(Before and after images)
== Segment start ==
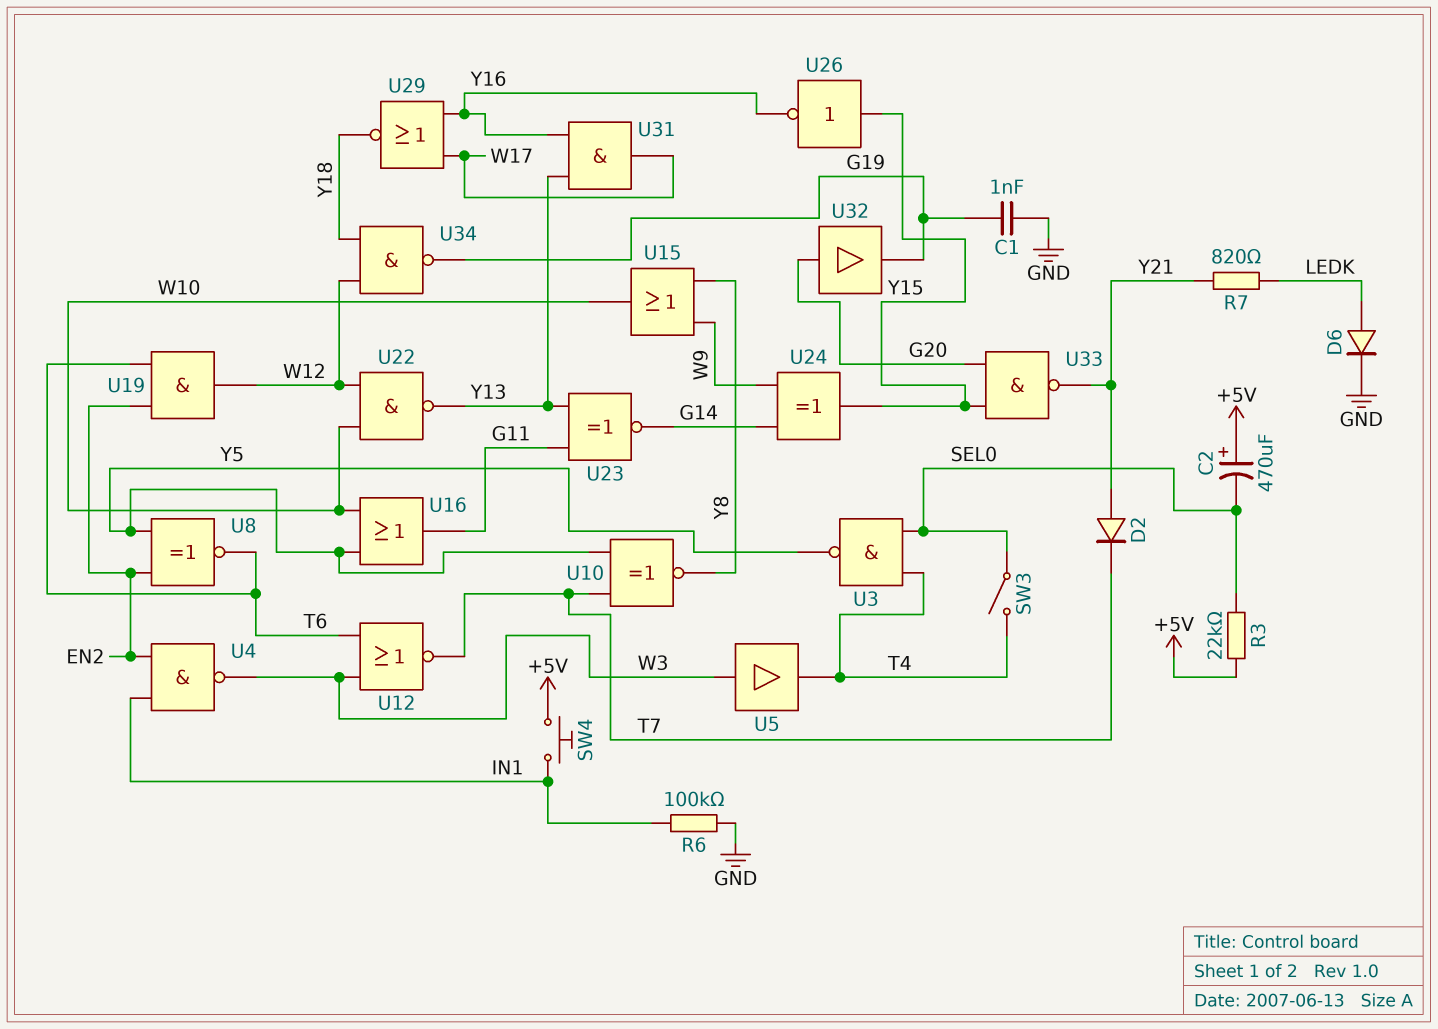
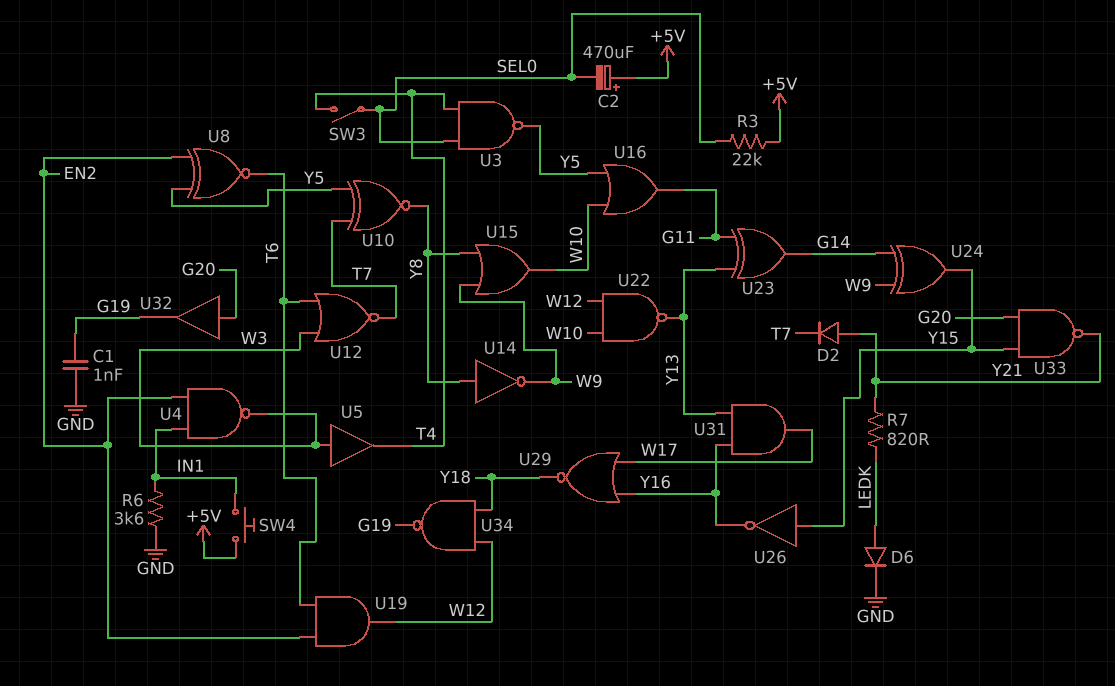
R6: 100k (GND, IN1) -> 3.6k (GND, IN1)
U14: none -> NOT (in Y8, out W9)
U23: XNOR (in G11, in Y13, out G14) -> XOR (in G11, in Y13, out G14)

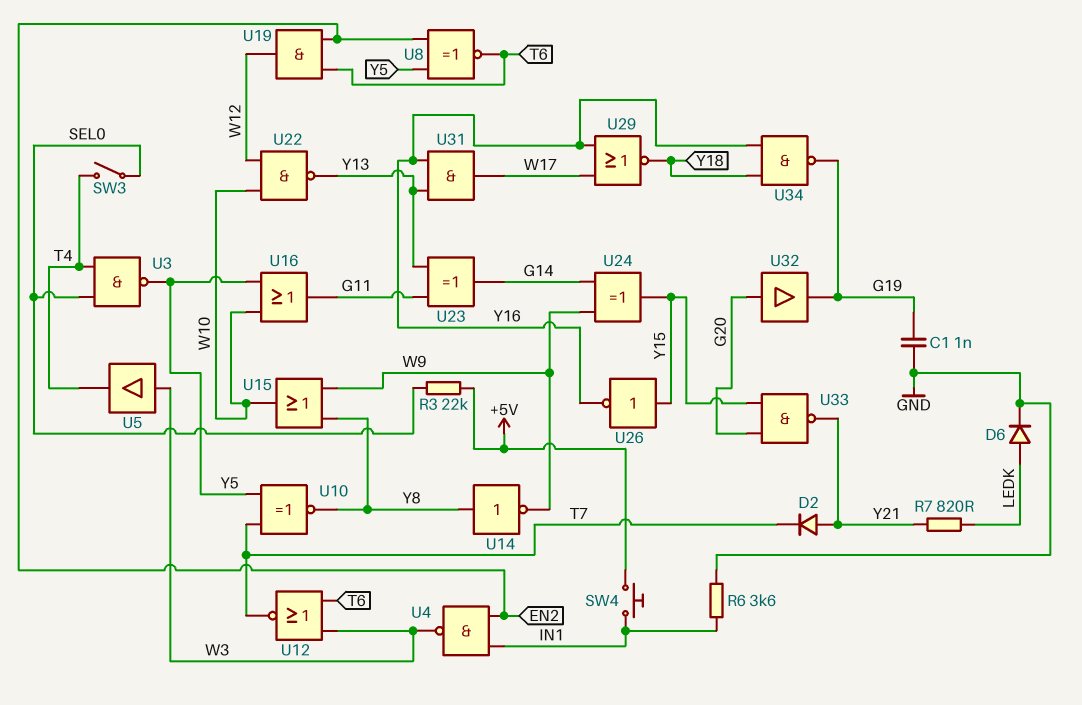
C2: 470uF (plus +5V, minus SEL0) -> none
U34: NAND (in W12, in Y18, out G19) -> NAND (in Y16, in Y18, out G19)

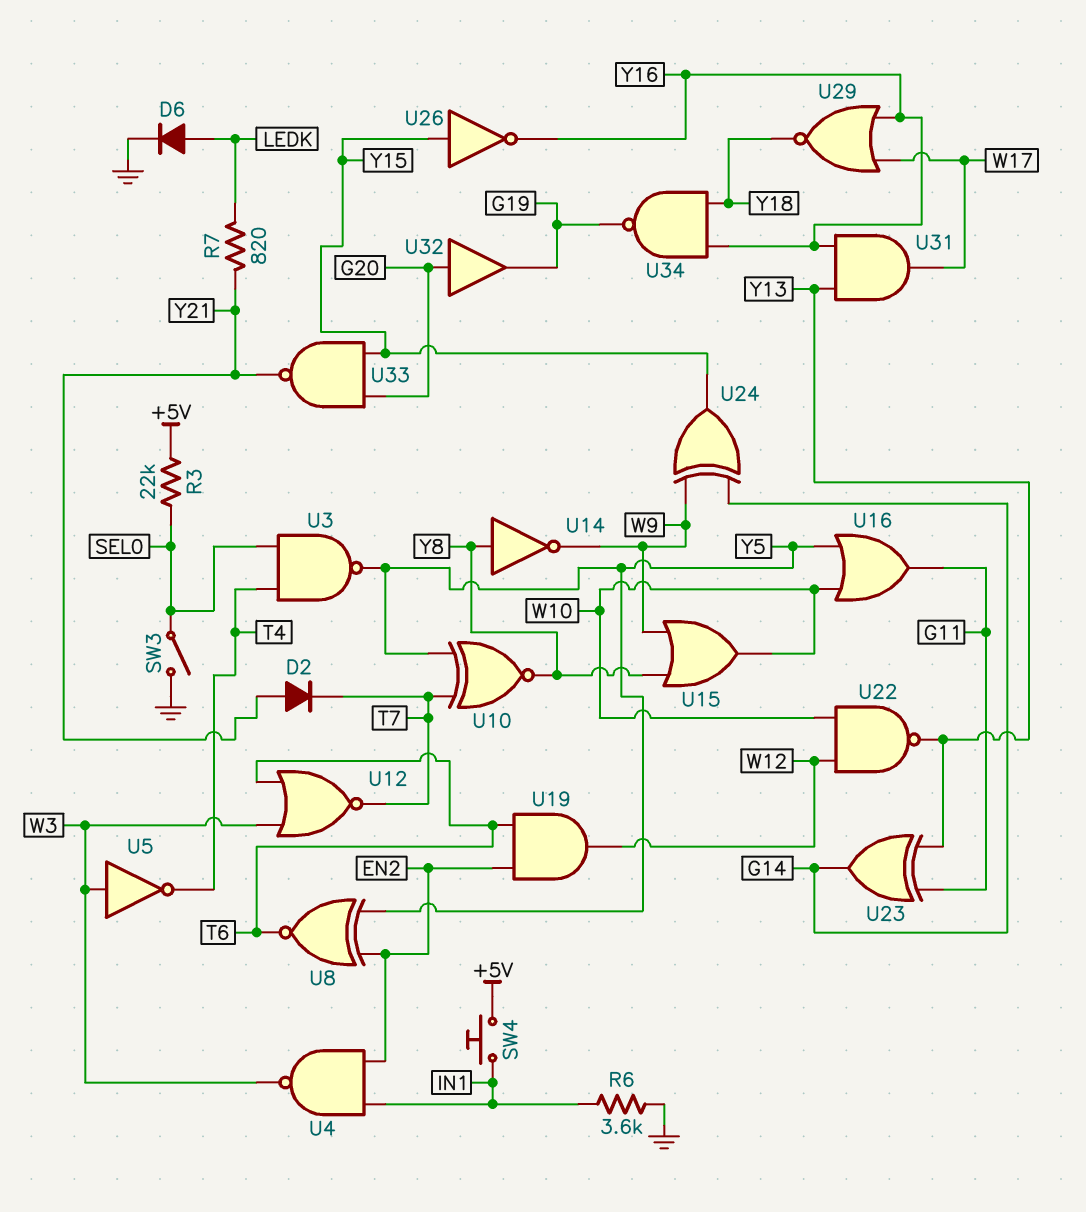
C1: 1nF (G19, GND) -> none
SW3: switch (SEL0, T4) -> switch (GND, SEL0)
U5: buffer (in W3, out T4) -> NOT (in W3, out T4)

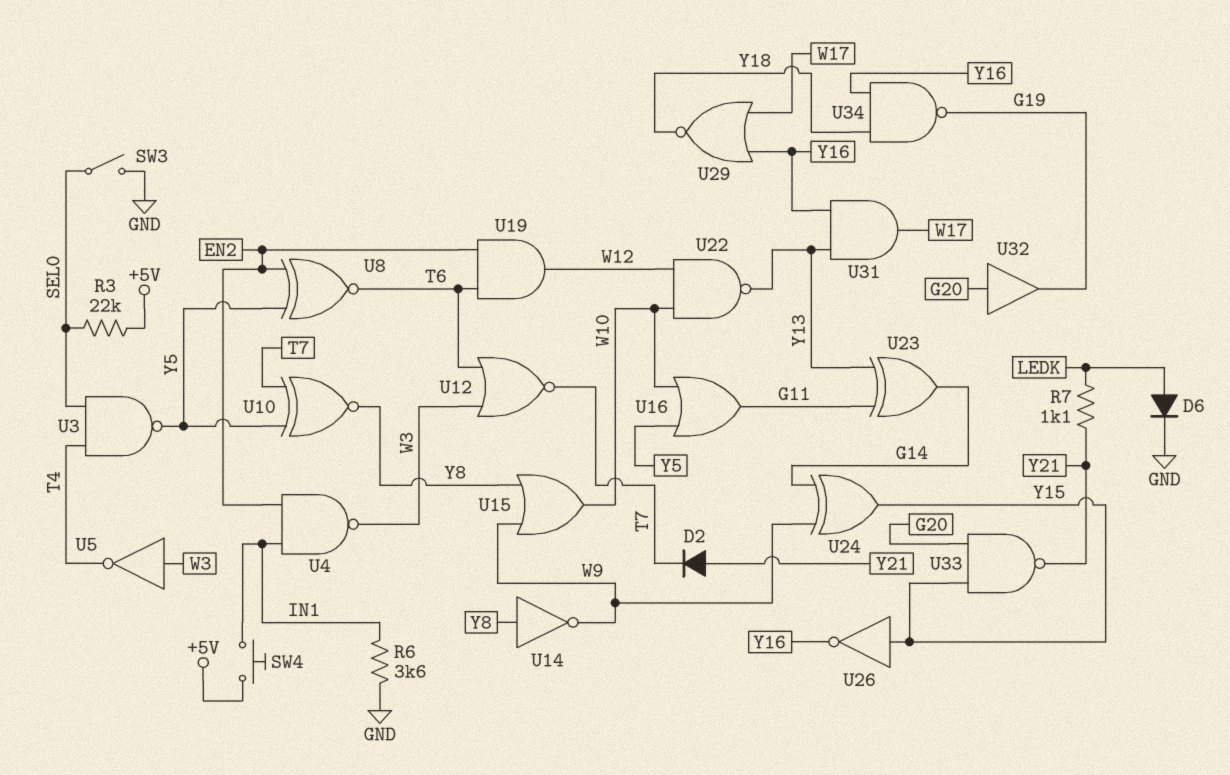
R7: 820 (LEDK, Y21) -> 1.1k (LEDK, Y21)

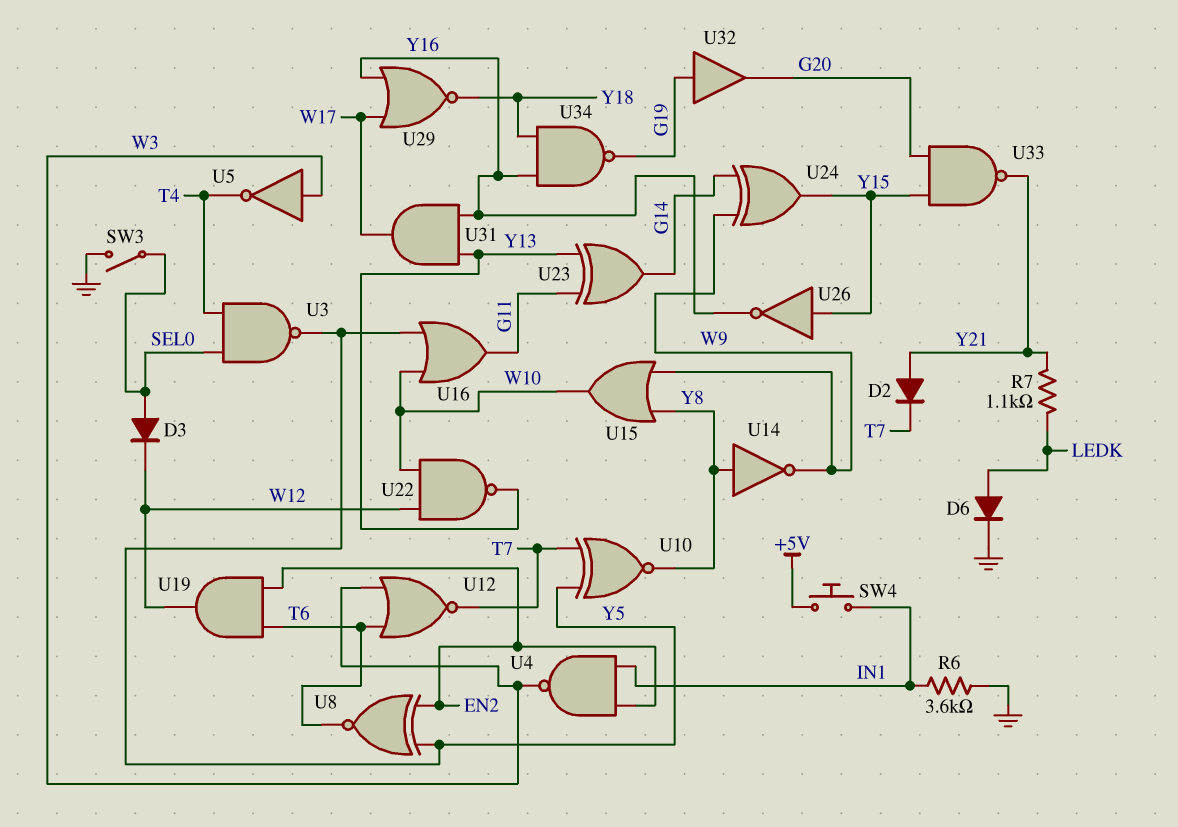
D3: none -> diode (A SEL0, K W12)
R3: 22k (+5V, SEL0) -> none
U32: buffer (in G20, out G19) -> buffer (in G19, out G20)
== Segment end ==
EXERCISE INSTRUCTIONS >>
Across the entries above, find each line with the word "buffer" and please copy it out.

TASK OUTPUT >>
U5: buffer (in W3, out T4) -> NOT (in W3, out T4)
U32: buffer (in G20, out G19) -> buffer (in G19, out G20)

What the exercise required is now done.